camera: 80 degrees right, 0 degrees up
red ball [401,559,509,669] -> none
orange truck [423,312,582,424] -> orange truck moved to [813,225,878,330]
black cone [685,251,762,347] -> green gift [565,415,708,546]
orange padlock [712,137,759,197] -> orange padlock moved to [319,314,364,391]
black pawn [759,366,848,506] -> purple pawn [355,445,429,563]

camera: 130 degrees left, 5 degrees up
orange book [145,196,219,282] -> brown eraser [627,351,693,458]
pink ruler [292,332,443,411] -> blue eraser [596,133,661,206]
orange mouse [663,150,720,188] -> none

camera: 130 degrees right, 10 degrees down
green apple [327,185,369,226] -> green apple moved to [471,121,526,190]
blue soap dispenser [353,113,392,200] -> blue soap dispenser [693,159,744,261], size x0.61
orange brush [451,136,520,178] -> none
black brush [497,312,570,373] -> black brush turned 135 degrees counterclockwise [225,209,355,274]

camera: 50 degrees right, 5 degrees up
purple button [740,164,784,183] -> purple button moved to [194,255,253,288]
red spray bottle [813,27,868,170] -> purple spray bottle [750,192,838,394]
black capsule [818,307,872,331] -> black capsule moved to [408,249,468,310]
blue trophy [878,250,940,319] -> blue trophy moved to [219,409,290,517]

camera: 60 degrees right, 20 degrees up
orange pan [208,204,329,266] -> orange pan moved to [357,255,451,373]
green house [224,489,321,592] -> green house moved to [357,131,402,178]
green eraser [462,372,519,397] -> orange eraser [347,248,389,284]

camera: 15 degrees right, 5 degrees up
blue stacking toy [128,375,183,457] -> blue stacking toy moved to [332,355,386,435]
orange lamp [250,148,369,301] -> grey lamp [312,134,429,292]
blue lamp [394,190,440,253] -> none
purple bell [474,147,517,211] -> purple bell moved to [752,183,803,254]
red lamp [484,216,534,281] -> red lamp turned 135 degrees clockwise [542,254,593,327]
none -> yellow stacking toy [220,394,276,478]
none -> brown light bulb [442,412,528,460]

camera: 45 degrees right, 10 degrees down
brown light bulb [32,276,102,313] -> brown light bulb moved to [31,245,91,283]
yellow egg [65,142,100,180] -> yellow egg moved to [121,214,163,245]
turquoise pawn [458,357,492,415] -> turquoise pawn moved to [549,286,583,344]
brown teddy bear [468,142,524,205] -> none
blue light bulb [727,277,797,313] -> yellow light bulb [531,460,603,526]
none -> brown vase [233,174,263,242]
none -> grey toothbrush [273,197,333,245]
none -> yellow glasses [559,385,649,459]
- - -
_EXERCISE DIRECTIONS_:
Repeat the entries exactly, leaving nothing out.

_RESULT_:
camera: 80 degrees right, 0 degrees up
red ball [401,559,509,669] -> none
orange truck [423,312,582,424] -> orange truck moved to [813,225,878,330]
black cone [685,251,762,347] -> green gift [565,415,708,546]
orange padlock [712,137,759,197] -> orange padlock moved to [319,314,364,391]
black pawn [759,366,848,506] -> purple pawn [355,445,429,563]

camera: 130 degrees left, 5 degrees up
orange book [145,196,219,282] -> brown eraser [627,351,693,458]
pink ruler [292,332,443,411] -> blue eraser [596,133,661,206]
orange mouse [663,150,720,188] -> none

camera: 130 degrees right, 10 degrees down
green apple [327,185,369,226] -> green apple moved to [471,121,526,190]
blue soap dispenser [353,113,392,200] -> blue soap dispenser [693,159,744,261], size x0.61
orange brush [451,136,520,178] -> none
black brush [497,312,570,373] -> black brush turned 135 degrees counterclockwise [225,209,355,274]

camera: 50 degrees right, 5 degrees up
purple button [740,164,784,183] -> purple button moved to [194,255,253,288]
red spray bottle [813,27,868,170] -> purple spray bottle [750,192,838,394]
black capsule [818,307,872,331] -> black capsule moved to [408,249,468,310]
blue trophy [878,250,940,319] -> blue trophy moved to [219,409,290,517]

camera: 60 degrees right, 20 degrees up
orange pan [208,204,329,266] -> orange pan moved to [357,255,451,373]
green house [224,489,321,592] -> green house moved to [357,131,402,178]
green eraser [462,372,519,397] -> orange eraser [347,248,389,284]

camera: 15 degrees right, 5 degrees up
blue stacking toy [128,375,183,457] -> blue stacking toy moved to [332,355,386,435]
orange lamp [250,148,369,301] -> grey lamp [312,134,429,292]
blue lamp [394,190,440,253] -> none
purple bell [474,147,517,211] -> purple bell moved to [752,183,803,254]
red lamp [484,216,534,281] -> red lamp turned 135 degrees clockwise [542,254,593,327]
none -> yellow stacking toy [220,394,276,478]
none -> brown light bulb [442,412,528,460]

camera: 45 degrees right, 10 degrees down
brown light bulb [32,276,102,313] -> brown light bulb moved to [31,245,91,283]
yellow egg [65,142,100,180] -> yellow egg moved to [121,214,163,245]
turquoise pawn [458,357,492,415] -> turquoise pawn moved to [549,286,583,344]
brown teddy bear [468,142,524,205] -> none
blue light bulb [727,277,797,313] -> yellow light bulb [531,460,603,526]
none -> brown vase [233,174,263,242]
none -> grey toothbrush [273,197,333,245]
none -> yellow glasses [559,385,649,459]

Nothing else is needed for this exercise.